● GOAL OF THE EXERCISE: Your output is one number, the count of lines in the listing below that hold the word "turned".

● PROVIDED DATA:
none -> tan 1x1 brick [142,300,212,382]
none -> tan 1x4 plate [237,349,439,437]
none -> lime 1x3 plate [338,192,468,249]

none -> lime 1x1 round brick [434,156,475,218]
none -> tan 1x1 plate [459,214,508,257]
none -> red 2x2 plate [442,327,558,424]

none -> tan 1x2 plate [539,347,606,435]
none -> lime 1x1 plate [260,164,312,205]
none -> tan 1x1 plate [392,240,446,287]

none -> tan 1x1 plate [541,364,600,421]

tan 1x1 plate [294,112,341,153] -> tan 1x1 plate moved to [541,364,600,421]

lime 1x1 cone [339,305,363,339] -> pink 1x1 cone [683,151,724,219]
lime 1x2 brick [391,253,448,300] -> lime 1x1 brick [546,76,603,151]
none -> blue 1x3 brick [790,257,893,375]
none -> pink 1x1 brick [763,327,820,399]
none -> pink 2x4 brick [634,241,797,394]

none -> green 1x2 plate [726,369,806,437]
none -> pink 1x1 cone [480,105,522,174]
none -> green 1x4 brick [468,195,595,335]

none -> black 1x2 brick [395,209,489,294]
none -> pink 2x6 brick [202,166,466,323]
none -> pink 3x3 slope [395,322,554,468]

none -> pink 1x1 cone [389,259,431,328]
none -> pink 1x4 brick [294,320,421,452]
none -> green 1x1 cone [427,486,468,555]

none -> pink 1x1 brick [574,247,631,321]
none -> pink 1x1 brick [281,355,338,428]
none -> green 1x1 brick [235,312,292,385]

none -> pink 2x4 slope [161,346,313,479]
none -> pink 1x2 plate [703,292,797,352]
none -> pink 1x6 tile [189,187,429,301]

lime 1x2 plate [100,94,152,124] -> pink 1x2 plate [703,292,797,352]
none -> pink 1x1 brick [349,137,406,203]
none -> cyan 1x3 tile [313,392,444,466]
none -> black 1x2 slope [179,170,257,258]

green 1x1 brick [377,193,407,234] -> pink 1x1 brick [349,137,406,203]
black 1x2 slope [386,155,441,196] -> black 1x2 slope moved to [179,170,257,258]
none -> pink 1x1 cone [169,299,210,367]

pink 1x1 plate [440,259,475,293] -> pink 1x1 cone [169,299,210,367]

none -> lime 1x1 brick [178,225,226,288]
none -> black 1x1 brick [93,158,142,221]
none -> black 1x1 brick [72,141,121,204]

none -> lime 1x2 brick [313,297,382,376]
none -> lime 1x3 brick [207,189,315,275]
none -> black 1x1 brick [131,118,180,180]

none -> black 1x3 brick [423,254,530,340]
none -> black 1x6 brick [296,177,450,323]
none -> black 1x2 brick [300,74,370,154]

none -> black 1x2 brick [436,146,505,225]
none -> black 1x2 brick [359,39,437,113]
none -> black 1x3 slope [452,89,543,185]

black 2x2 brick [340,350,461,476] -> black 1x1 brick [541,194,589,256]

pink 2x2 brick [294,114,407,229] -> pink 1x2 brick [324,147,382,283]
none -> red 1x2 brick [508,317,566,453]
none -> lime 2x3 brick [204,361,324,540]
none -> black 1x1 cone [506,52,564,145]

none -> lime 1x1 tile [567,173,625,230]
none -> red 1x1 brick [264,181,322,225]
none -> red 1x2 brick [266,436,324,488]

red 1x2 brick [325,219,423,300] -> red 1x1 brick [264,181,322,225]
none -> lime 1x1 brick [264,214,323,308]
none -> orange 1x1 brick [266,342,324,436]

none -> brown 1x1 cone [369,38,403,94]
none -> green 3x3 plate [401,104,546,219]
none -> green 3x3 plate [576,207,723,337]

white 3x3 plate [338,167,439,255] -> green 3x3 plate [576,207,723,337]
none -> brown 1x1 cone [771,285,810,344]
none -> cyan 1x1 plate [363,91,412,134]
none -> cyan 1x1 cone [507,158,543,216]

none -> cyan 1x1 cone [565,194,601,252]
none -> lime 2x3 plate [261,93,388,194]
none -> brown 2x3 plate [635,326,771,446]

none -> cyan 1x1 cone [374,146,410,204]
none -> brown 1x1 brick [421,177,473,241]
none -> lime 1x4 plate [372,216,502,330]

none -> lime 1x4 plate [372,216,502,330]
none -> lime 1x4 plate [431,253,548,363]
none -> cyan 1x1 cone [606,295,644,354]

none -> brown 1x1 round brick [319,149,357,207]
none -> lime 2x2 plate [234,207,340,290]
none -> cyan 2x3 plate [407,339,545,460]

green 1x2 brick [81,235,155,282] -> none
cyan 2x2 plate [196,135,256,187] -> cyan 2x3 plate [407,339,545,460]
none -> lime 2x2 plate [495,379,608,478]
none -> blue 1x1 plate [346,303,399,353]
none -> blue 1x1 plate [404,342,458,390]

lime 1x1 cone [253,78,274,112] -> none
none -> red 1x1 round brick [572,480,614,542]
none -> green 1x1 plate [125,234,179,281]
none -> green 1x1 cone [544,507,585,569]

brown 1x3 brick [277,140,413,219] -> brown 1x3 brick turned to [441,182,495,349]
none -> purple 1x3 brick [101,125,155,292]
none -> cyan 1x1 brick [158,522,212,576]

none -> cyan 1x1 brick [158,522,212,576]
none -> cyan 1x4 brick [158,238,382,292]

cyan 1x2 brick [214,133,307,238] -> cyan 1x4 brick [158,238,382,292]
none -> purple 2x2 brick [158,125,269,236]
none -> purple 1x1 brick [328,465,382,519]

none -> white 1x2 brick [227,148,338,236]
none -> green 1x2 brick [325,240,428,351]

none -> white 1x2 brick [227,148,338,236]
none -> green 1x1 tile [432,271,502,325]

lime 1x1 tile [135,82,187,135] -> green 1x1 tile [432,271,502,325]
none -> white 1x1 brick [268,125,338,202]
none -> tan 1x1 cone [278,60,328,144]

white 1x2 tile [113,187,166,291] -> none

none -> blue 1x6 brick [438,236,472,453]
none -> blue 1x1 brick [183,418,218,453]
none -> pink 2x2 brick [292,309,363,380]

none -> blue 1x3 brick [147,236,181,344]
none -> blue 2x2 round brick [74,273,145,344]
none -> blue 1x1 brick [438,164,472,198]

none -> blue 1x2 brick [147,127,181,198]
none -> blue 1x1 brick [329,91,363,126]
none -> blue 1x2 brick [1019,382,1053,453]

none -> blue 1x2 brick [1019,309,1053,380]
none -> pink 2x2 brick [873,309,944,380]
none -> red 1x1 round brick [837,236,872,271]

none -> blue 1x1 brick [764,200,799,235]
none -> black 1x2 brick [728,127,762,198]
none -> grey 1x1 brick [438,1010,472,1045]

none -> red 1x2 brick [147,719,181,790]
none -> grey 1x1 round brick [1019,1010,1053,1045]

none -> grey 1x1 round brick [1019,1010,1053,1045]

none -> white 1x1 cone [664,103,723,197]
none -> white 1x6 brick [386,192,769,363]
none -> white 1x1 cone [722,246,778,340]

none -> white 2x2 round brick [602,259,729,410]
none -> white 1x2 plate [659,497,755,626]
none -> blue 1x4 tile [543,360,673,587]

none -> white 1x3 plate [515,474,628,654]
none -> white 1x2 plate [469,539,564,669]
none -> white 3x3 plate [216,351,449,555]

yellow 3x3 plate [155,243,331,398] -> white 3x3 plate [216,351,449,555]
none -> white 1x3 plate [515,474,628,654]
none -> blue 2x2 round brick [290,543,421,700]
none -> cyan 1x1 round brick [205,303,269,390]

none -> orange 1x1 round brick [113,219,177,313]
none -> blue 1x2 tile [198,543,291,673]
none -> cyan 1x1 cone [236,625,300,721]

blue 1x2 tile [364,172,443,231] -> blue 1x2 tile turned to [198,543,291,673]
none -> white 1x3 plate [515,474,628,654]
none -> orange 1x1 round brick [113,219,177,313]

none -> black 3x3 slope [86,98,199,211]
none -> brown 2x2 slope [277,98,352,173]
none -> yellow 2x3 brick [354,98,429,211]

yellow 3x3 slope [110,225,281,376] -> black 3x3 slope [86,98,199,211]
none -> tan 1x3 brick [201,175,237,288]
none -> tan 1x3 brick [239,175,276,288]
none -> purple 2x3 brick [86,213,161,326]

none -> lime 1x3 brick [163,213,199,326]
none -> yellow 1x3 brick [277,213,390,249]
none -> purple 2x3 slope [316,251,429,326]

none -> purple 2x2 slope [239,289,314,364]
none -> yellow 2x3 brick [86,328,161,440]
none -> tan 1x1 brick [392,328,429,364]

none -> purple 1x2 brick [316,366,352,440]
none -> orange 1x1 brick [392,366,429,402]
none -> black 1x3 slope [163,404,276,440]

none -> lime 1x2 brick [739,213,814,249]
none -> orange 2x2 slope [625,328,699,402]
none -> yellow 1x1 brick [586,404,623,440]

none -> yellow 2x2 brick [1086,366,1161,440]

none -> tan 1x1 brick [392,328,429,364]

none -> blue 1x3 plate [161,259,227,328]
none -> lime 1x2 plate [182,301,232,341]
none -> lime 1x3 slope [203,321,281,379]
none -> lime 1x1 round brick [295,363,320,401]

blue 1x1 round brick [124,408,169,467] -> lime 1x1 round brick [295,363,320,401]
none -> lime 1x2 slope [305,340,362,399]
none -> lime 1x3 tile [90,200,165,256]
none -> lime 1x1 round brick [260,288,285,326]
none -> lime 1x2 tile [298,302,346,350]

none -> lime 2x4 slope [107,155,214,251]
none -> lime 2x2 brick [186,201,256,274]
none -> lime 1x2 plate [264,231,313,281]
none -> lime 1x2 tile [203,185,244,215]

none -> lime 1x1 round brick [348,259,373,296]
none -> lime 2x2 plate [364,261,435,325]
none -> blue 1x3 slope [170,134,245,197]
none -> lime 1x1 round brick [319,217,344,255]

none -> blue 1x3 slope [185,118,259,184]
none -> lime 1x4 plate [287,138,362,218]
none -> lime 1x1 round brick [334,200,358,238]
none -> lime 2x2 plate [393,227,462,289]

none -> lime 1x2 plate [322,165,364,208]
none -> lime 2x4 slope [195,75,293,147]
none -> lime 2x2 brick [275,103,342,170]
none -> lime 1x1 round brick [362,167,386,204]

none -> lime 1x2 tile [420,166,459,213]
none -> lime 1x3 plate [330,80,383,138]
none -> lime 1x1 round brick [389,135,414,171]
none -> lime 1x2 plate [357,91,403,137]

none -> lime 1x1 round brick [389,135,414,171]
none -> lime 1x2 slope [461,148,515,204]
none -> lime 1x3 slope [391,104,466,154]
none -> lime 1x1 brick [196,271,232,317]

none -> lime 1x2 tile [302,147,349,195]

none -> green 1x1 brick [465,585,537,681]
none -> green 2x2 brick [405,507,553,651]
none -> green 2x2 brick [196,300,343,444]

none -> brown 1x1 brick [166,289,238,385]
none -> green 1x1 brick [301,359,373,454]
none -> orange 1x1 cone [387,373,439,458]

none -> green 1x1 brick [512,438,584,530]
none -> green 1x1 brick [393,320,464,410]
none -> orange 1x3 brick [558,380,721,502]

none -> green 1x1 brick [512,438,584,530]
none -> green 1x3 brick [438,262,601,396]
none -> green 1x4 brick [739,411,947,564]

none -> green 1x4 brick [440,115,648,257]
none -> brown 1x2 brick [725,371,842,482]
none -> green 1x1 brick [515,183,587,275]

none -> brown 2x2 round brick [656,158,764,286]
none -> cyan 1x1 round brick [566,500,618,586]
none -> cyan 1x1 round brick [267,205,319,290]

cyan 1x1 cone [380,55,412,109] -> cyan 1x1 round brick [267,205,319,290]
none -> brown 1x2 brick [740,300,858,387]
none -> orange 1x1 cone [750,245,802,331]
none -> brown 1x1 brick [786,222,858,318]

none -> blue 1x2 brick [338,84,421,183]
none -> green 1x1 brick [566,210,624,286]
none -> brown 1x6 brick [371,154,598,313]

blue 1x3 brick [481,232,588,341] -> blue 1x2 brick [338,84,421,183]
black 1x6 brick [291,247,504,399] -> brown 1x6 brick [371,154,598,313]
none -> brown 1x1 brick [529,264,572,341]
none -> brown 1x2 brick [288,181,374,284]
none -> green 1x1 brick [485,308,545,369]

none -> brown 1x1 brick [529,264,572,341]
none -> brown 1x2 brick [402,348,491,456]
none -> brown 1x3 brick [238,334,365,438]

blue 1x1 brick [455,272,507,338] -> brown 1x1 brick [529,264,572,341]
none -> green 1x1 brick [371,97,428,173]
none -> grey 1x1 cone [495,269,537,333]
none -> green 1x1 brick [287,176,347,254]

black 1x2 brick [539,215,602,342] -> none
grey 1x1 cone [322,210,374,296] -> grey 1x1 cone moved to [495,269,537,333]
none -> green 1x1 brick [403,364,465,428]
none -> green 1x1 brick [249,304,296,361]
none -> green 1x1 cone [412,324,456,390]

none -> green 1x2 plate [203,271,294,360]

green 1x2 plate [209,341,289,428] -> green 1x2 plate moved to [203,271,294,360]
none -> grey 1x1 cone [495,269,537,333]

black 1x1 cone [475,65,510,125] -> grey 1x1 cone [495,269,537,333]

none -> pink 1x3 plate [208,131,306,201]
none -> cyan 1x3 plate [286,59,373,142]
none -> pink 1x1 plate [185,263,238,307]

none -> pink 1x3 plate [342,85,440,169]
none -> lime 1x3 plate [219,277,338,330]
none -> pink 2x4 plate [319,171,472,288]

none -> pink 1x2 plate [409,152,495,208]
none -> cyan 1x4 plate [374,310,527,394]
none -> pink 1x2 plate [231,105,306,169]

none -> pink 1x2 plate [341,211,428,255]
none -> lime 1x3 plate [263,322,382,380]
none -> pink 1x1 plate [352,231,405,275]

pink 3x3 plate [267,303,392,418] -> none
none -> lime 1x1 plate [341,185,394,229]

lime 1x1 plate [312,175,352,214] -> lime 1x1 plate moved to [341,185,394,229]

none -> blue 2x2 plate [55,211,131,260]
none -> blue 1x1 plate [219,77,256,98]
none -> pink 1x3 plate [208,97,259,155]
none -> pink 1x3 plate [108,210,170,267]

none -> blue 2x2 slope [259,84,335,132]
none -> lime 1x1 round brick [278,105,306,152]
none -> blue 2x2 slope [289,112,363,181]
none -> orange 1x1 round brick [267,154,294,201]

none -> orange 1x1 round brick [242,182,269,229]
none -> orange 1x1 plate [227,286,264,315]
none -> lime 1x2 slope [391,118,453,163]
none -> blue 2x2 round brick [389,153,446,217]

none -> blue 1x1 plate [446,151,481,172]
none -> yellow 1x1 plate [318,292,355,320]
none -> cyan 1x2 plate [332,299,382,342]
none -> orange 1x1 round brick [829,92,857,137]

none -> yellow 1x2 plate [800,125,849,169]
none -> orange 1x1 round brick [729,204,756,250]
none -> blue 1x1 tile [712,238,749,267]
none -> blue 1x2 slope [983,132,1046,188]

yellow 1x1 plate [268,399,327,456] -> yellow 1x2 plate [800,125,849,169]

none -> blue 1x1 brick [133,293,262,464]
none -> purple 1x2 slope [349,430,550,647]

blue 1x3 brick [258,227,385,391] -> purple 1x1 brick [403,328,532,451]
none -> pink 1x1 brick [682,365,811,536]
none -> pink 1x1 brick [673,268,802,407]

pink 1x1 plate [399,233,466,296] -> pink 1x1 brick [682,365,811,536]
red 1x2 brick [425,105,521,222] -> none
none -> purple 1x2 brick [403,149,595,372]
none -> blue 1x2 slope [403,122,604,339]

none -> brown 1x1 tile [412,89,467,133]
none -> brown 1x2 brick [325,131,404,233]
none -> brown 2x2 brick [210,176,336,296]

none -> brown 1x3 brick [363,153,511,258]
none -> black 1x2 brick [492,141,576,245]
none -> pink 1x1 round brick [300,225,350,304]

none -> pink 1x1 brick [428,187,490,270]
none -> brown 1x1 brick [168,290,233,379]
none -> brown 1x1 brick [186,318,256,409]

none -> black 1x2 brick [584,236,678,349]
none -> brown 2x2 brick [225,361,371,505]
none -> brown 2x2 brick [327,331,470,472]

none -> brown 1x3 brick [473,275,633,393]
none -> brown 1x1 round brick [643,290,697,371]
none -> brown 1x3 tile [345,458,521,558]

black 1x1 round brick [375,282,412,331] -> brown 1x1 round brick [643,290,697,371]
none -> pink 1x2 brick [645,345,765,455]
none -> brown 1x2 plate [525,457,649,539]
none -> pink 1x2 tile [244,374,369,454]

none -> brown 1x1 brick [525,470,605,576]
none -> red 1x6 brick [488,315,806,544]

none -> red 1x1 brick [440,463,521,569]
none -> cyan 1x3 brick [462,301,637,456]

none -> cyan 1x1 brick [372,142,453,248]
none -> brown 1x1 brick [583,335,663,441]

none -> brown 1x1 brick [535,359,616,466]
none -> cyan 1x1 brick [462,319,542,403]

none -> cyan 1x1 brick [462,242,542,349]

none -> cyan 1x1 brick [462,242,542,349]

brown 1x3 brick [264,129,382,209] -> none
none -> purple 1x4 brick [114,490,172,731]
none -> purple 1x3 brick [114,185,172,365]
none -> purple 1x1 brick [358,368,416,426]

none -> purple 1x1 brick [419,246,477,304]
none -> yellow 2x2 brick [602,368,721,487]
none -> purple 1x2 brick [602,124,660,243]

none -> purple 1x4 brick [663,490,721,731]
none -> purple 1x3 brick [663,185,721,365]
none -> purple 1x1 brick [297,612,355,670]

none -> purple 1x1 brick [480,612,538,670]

● SOLUTION FOR THIS TASK: 2